Start to finish, print the data below exactly, without the images.
★ ★ ★ ★ ★
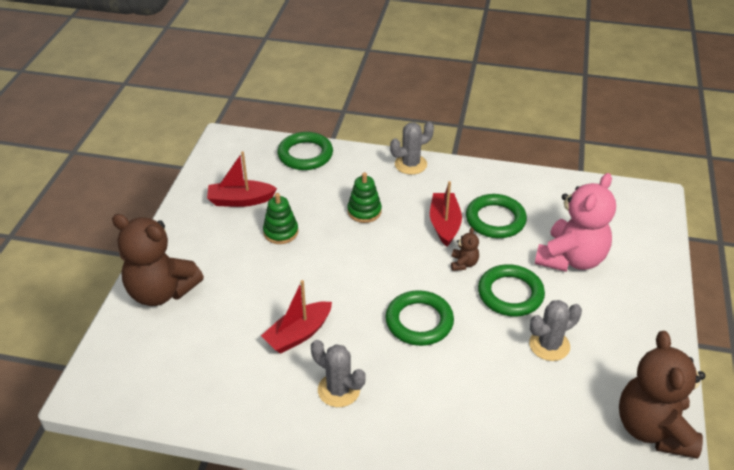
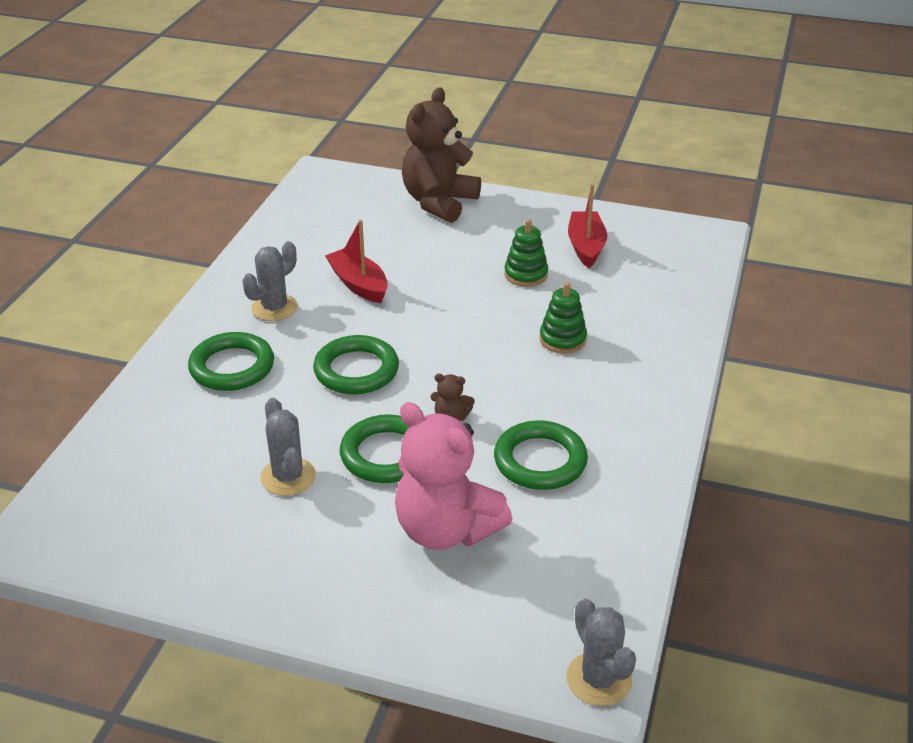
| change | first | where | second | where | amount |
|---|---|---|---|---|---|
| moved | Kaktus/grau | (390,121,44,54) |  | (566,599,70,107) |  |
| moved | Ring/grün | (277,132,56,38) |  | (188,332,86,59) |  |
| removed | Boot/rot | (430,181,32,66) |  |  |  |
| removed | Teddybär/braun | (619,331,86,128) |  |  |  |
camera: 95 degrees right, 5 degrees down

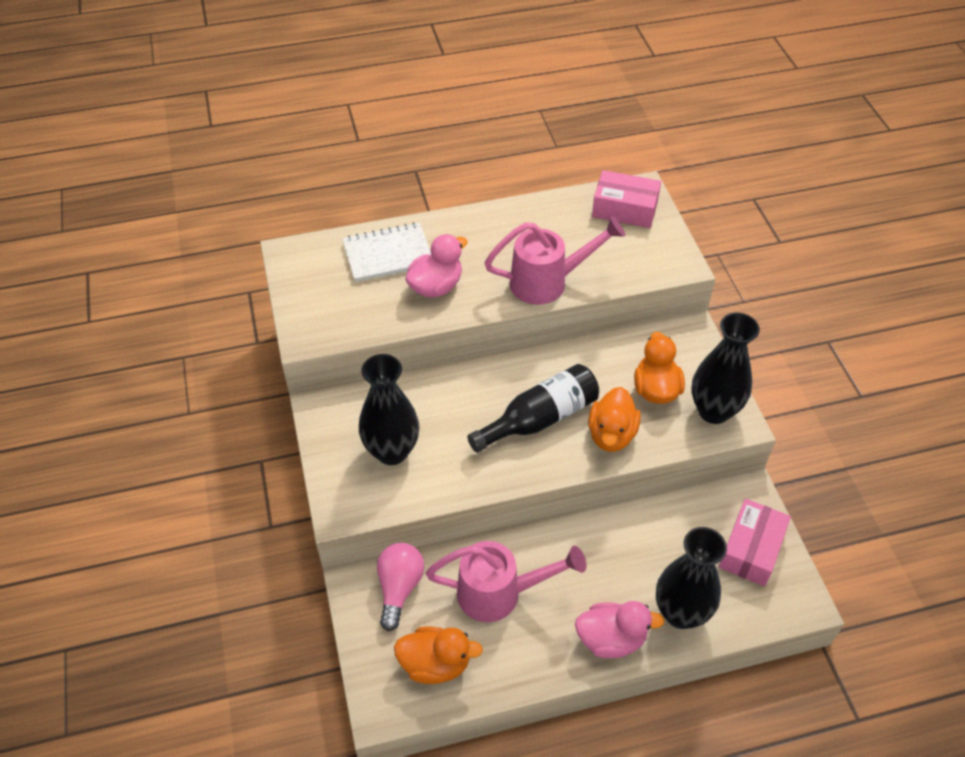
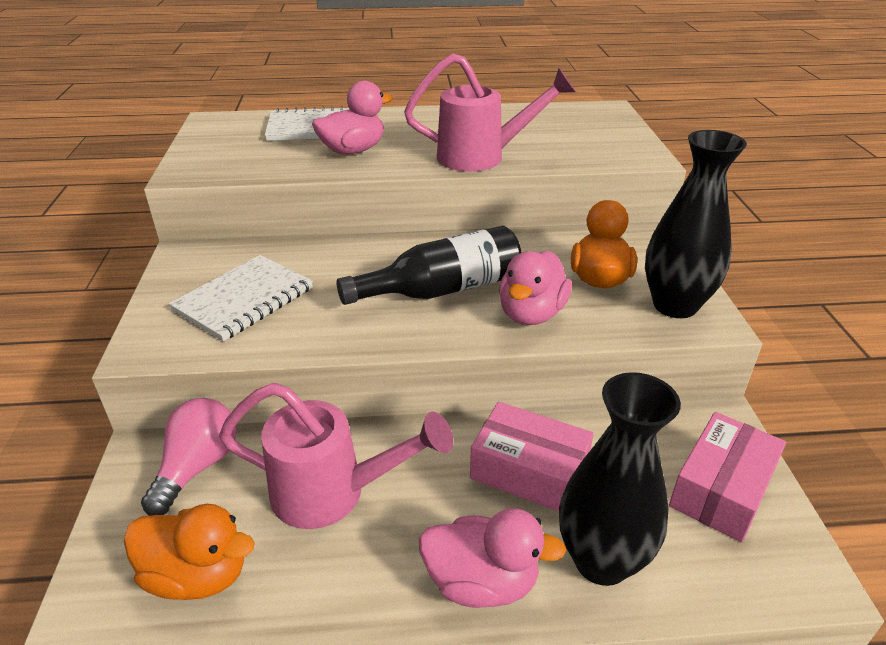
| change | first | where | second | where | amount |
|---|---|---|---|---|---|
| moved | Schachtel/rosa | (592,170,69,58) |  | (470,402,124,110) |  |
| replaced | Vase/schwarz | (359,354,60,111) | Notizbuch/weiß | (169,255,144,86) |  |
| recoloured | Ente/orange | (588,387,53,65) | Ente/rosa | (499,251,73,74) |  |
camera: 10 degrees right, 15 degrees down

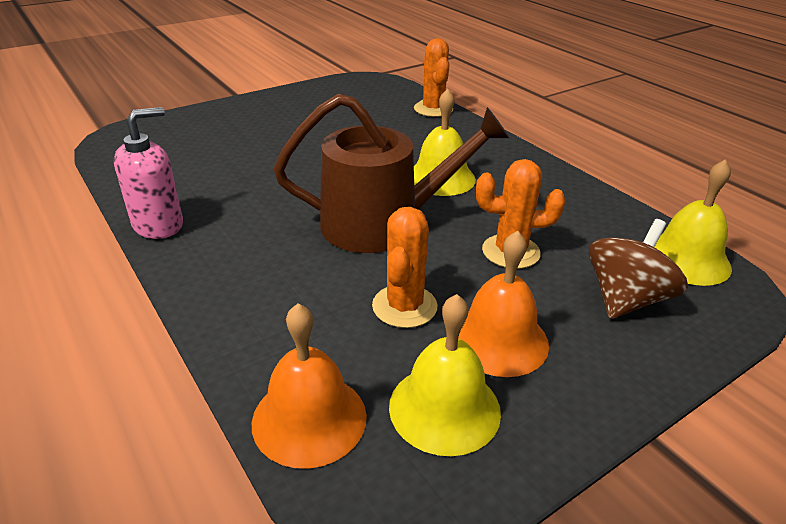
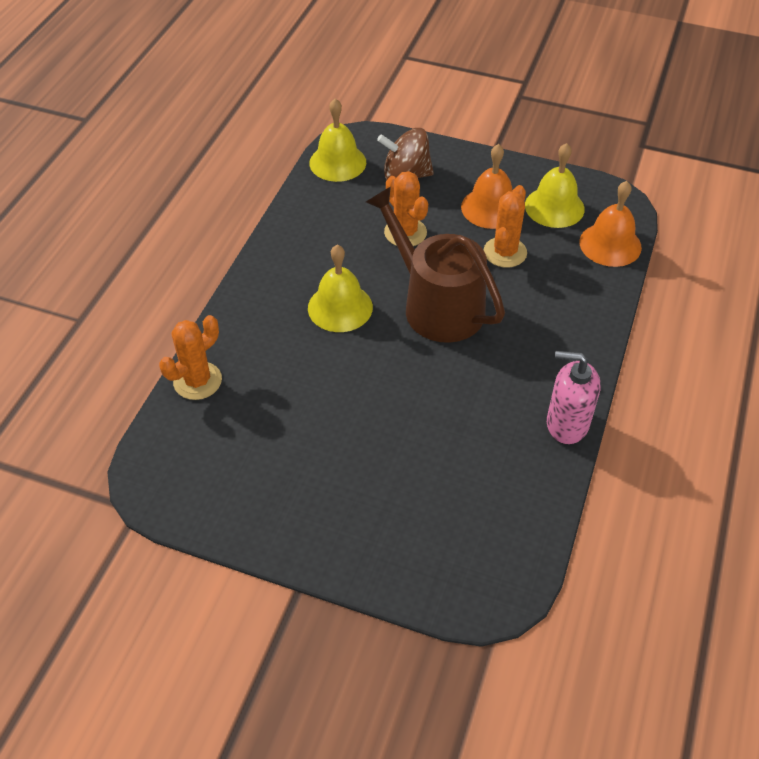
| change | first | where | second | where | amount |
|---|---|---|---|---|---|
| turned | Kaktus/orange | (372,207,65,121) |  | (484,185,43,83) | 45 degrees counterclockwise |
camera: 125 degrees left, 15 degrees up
★ ★ ★ ★ ★
Solution:
| change | first | where | second | where | amount |
|---|---|---|---|---|---|
| moved | Kaktus/grau | (390,121,44,54) |  | (566,599,70,107) |  |
| moved | Ring/grün | (277,132,56,38) |  | (188,332,86,59) |  |
| removed | Boot/rot | (430,181,32,66) |  |  |  |
| removed | Teddybär/braun | (619,331,86,128) |  |  |  |
camera: 95 degrees right, 5 degrees down

| change | first | where | second | where | amount |
|---|---|---|---|---|---|
| moved | Schachtel/rosa | (592,170,69,58) |  | (470,402,124,110) |  |
| replaced | Vase/schwarz | (359,354,60,111) | Notizbuch/weiß | (169,255,144,86) |  |
| recoloured | Ente/orange | (588,387,53,65) | Ente/rosa | (499,251,73,74) |  |
camera: 10 degrees right, 15 degrees down

| change | first | where | second | where | amount |
|---|---|---|---|---|---|
| turned | Kaktus/orange | (372,207,65,121) |  | (484,185,43,83) | 45 degrees counterclockwise |
camera: 125 degrees left, 15 degrees up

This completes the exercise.